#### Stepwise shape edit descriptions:
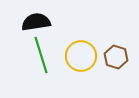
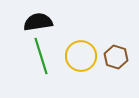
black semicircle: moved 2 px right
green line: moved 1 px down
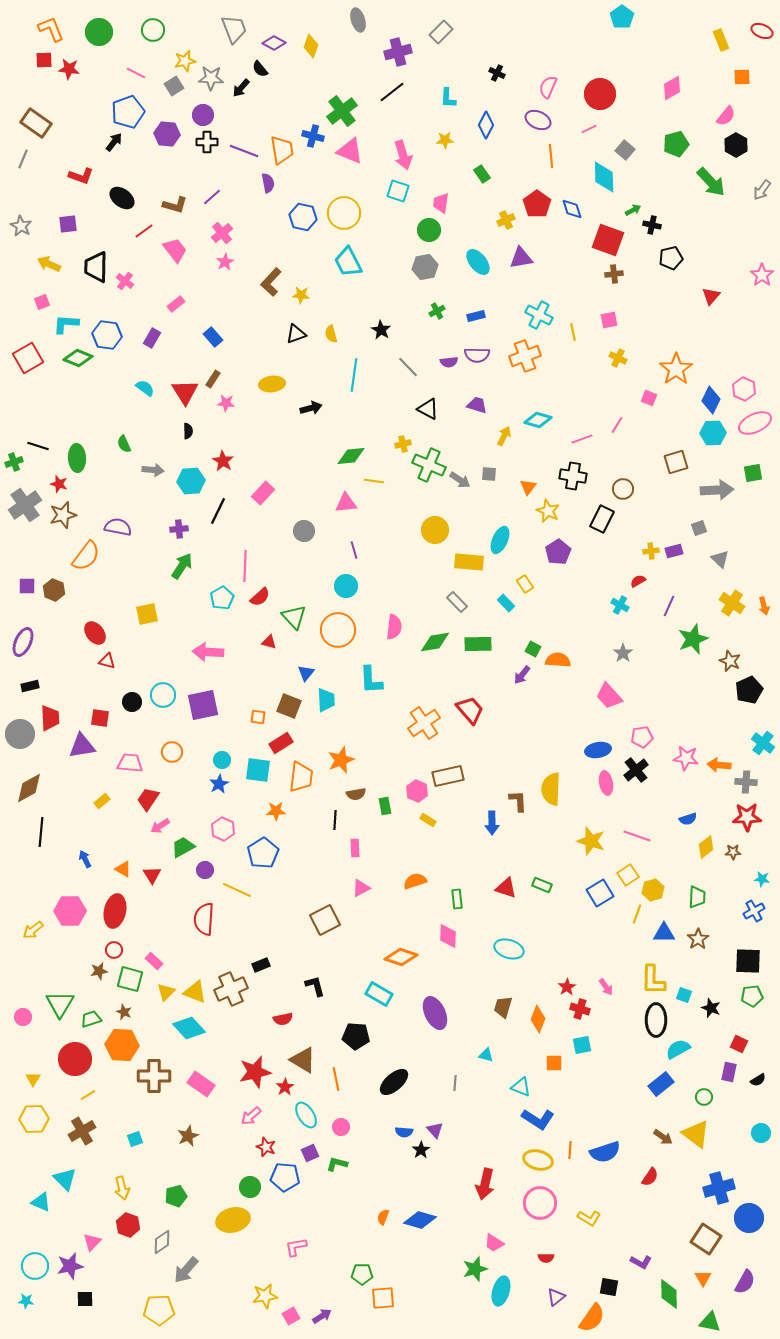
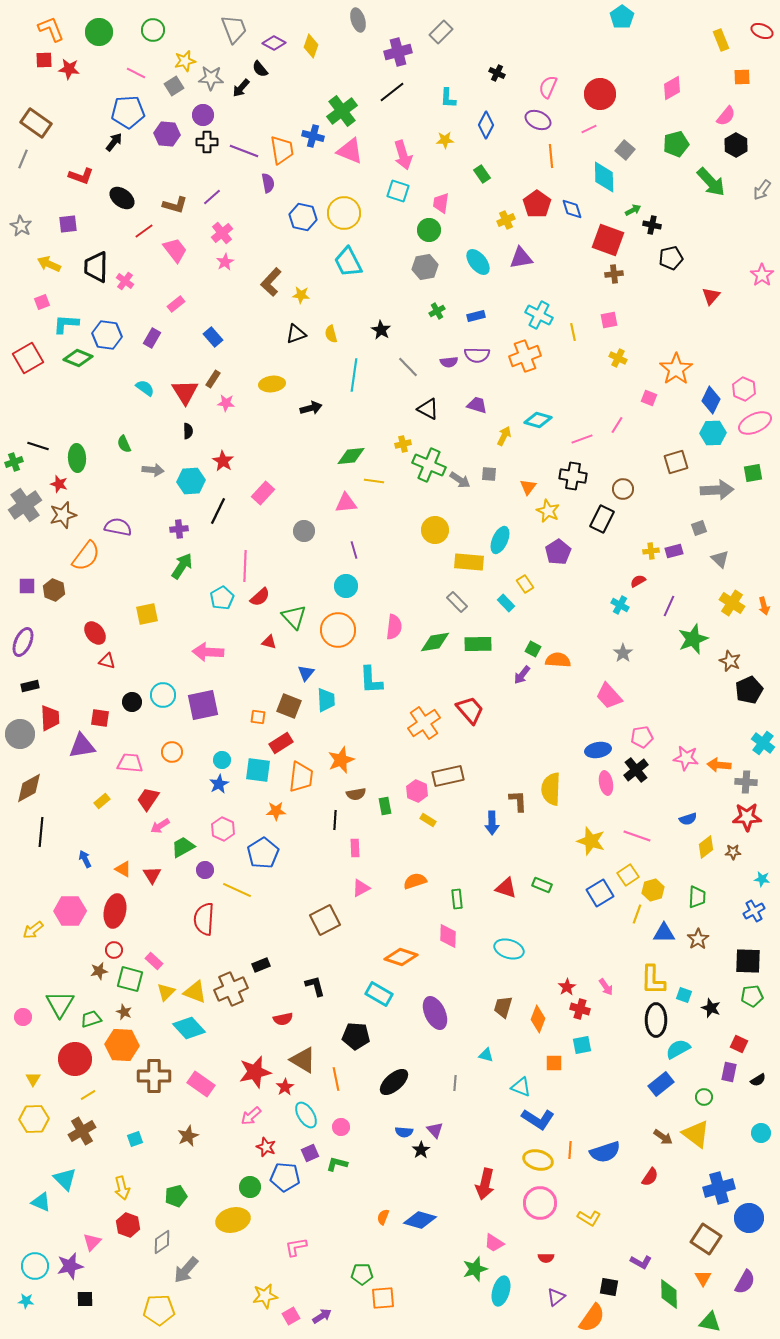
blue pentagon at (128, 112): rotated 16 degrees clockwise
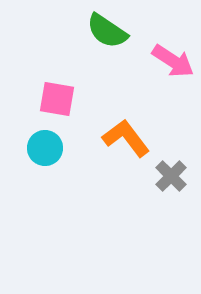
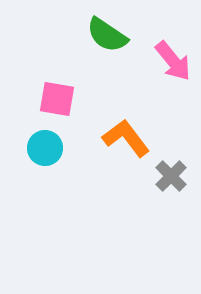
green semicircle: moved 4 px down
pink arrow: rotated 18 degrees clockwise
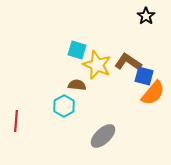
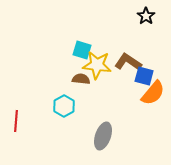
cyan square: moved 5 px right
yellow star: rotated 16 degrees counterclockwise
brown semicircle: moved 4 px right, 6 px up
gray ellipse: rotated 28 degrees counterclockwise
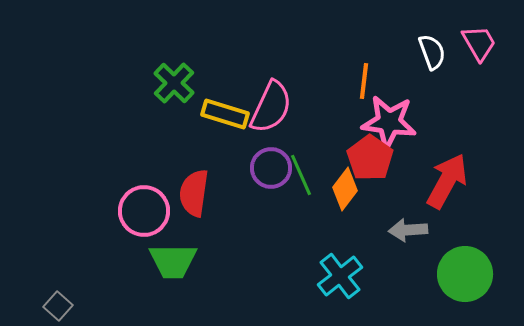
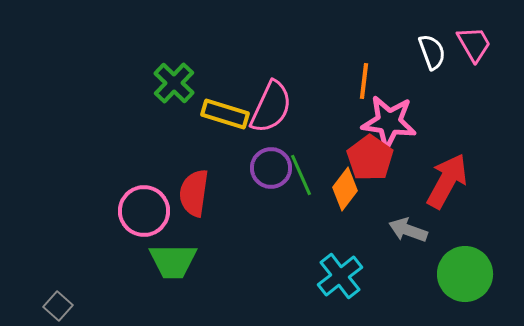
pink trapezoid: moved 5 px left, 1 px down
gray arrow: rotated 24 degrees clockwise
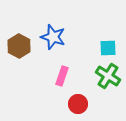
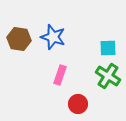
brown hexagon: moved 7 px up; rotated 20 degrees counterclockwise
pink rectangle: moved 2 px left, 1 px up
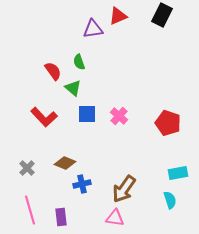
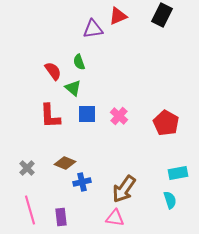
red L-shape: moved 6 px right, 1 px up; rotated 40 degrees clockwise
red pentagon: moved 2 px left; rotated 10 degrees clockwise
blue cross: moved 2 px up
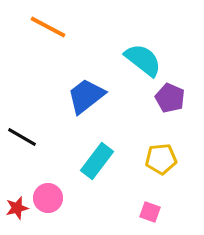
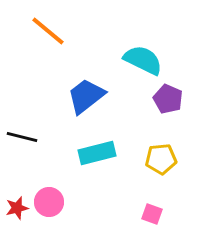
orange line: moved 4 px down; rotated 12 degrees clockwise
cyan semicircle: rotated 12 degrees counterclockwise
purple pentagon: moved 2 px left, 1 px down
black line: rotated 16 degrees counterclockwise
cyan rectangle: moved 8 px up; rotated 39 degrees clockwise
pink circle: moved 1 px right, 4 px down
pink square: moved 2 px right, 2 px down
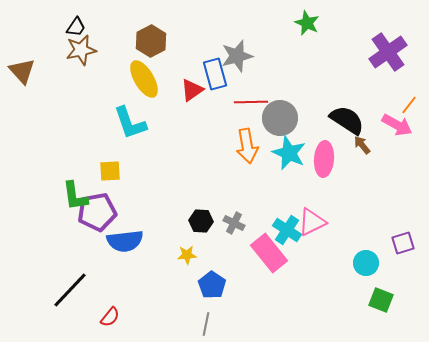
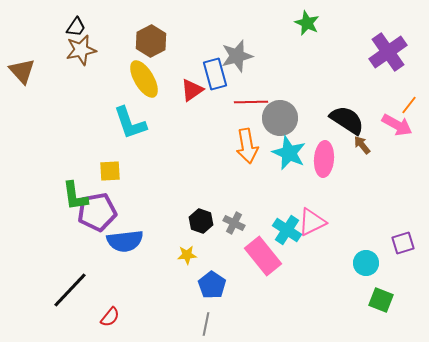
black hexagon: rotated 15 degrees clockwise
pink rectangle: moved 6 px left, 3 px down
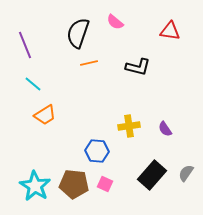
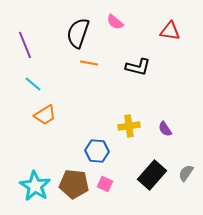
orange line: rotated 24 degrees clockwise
==
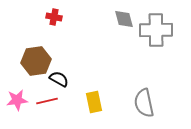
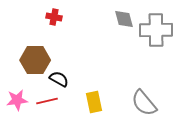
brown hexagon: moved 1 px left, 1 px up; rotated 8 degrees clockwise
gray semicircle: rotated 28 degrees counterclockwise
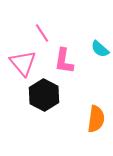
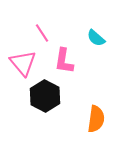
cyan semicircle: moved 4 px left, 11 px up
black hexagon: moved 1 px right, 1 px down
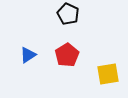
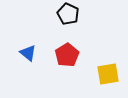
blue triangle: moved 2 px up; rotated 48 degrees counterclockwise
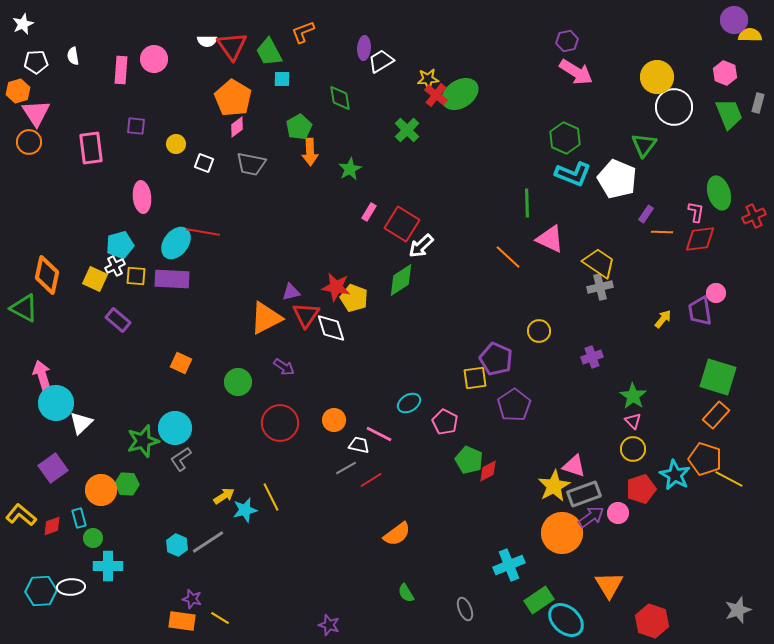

#### Aim of the exercise:
Could you write out exactly the lines of the data above that run from the one holding "black semicircle: moved 2 px right" to the one holding "gray arrow: rotated 24 degrees clockwise", with both ends in and all pictures out?

#### Exercise answer:
black semicircle: moved 2 px right
green line: moved 1 px down
blue pentagon at (128, 112): rotated 16 degrees clockwise
green semicircle: moved 4 px down
pink arrow: rotated 18 degrees clockwise
cyan square: moved 5 px right
yellow star: rotated 16 degrees counterclockwise
brown semicircle: moved 4 px right, 6 px up
gray ellipse: rotated 28 degrees counterclockwise
pink trapezoid: moved 5 px left, 1 px down
gray arrow: rotated 24 degrees clockwise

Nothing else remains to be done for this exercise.